Modification records:
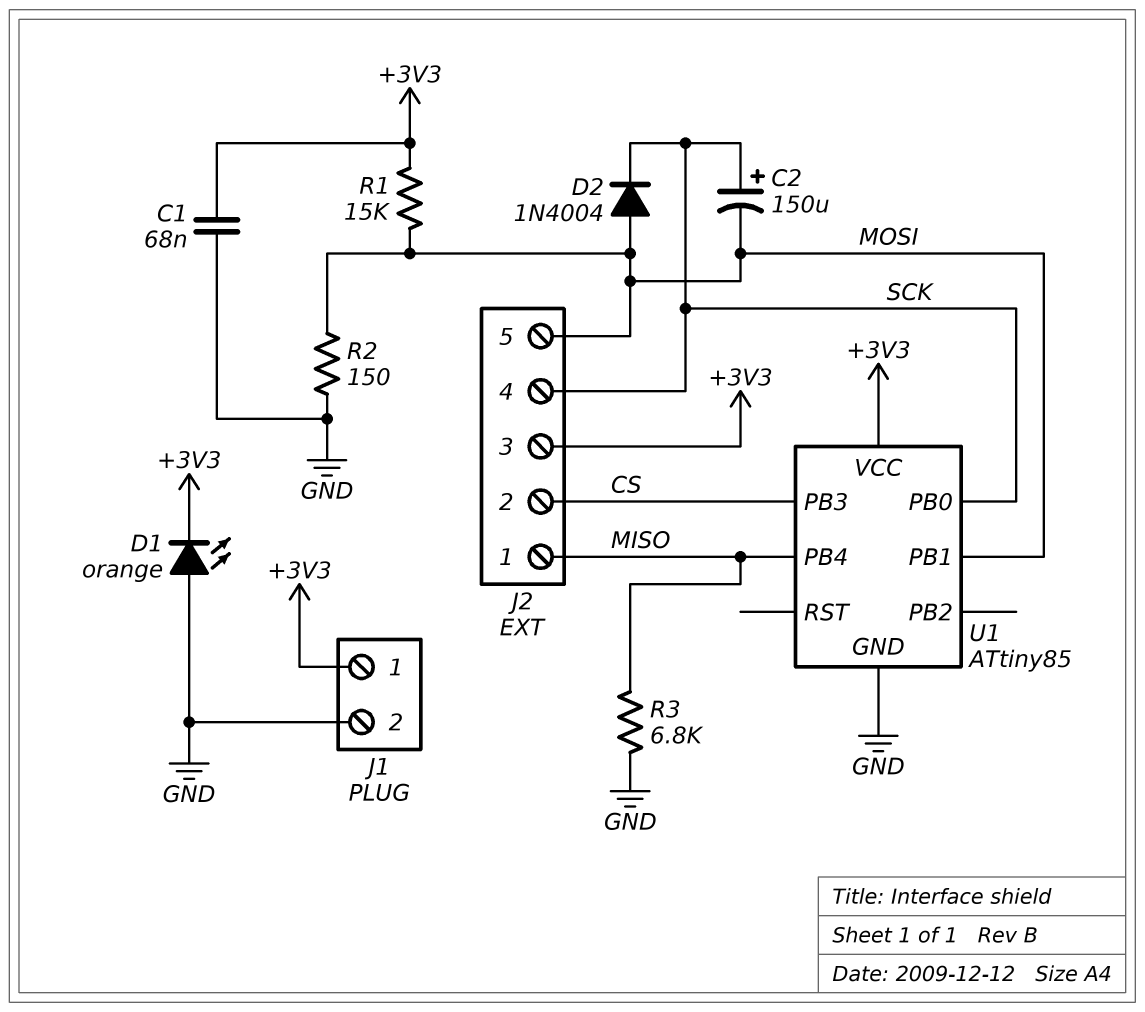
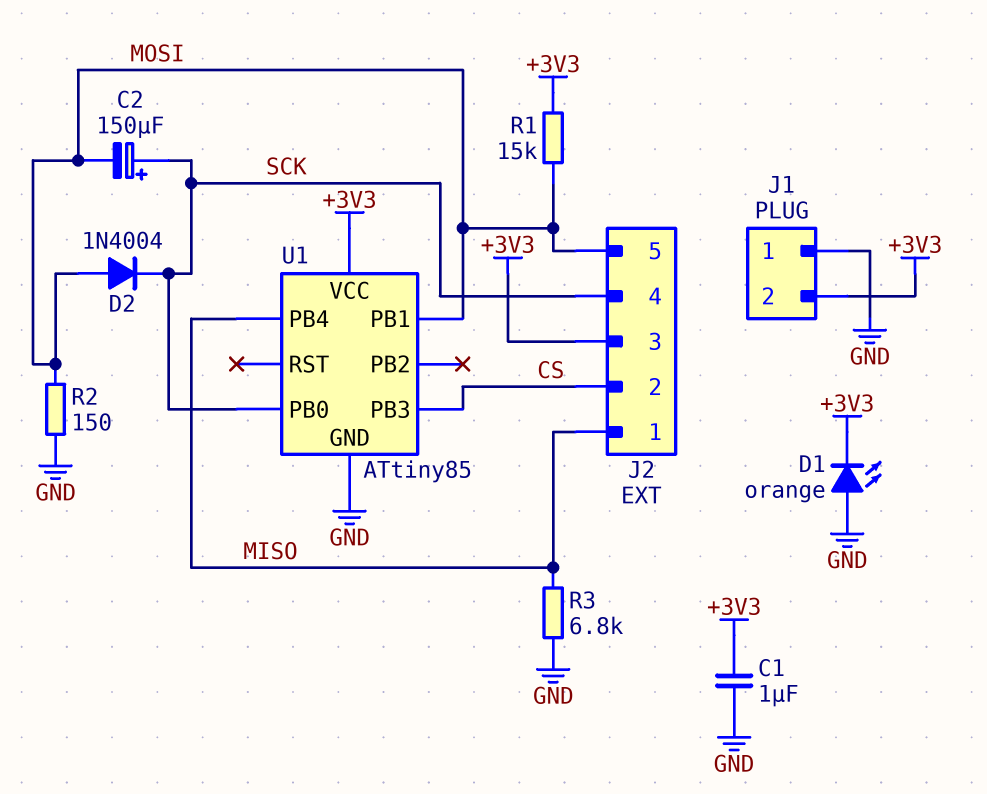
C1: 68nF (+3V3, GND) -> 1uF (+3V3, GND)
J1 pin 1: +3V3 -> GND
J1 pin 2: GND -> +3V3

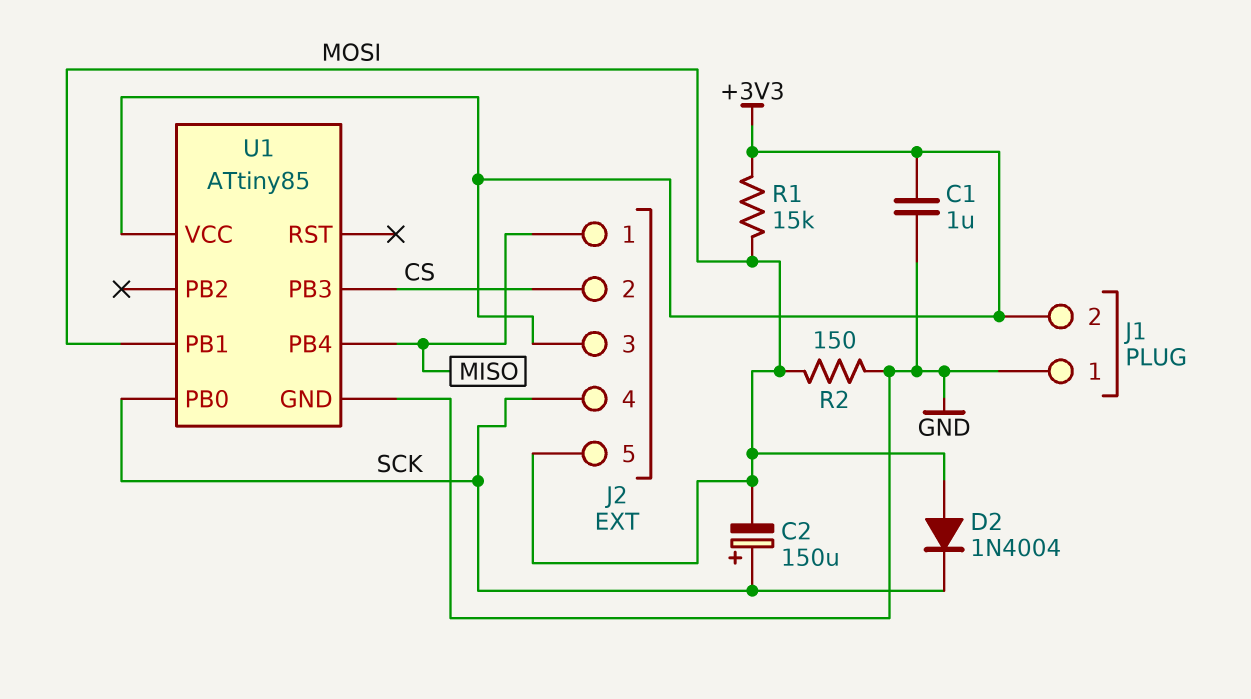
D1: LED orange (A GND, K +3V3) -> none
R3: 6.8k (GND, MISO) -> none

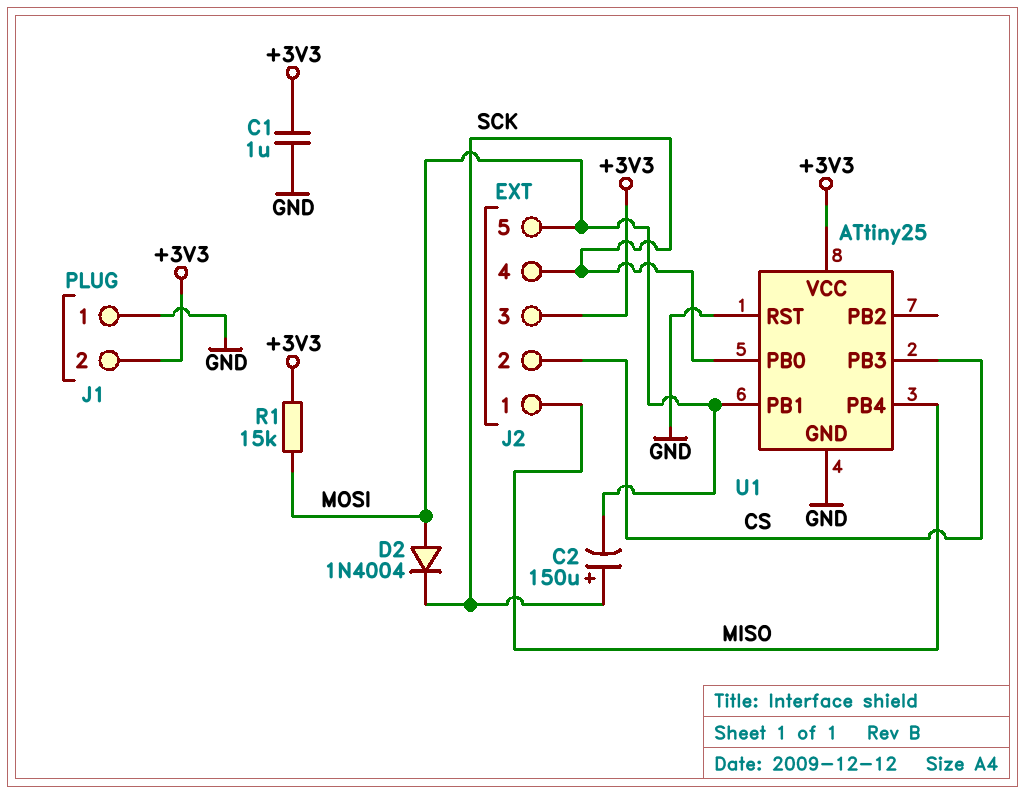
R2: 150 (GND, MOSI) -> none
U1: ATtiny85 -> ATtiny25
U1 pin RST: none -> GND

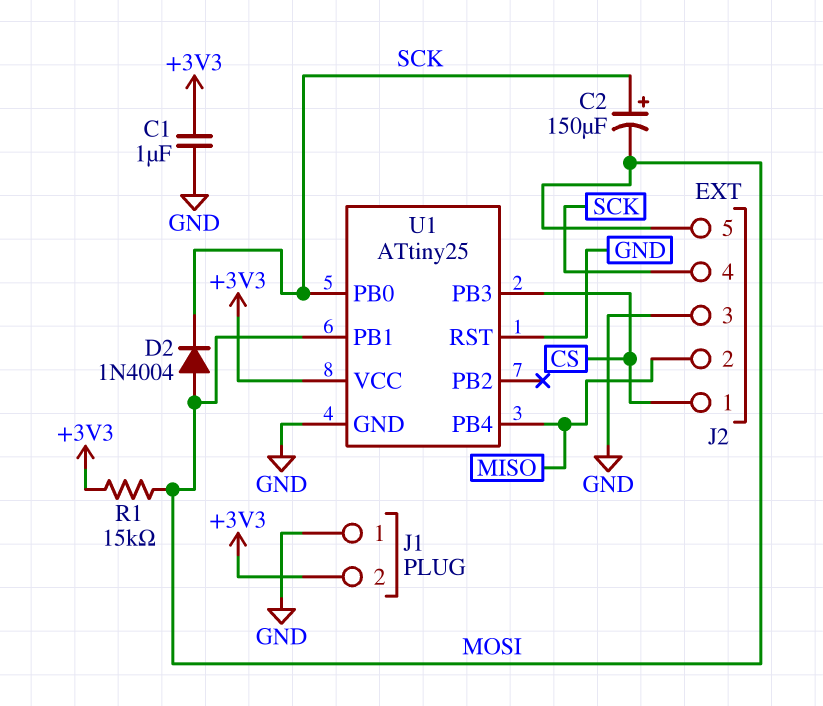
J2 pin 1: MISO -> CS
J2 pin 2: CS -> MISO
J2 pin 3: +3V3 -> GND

- [WHAT TO WORK ON] Each line from the one containing "D1: LED orange (A GND, K +3V3) -> none" down to the final line of the records above must be reproduced exactly; no pictures go into the copy.

- [OUTPUT]
D1: LED orange (A GND, K +3V3) -> none
R3: 6.8k (GND, MISO) -> none

R2: 150 (GND, MOSI) -> none
U1: ATtiny85 -> ATtiny25
U1 pin RST: none -> GND

J2 pin 1: MISO -> CS
J2 pin 2: CS -> MISO
J2 pin 3: +3V3 -> GND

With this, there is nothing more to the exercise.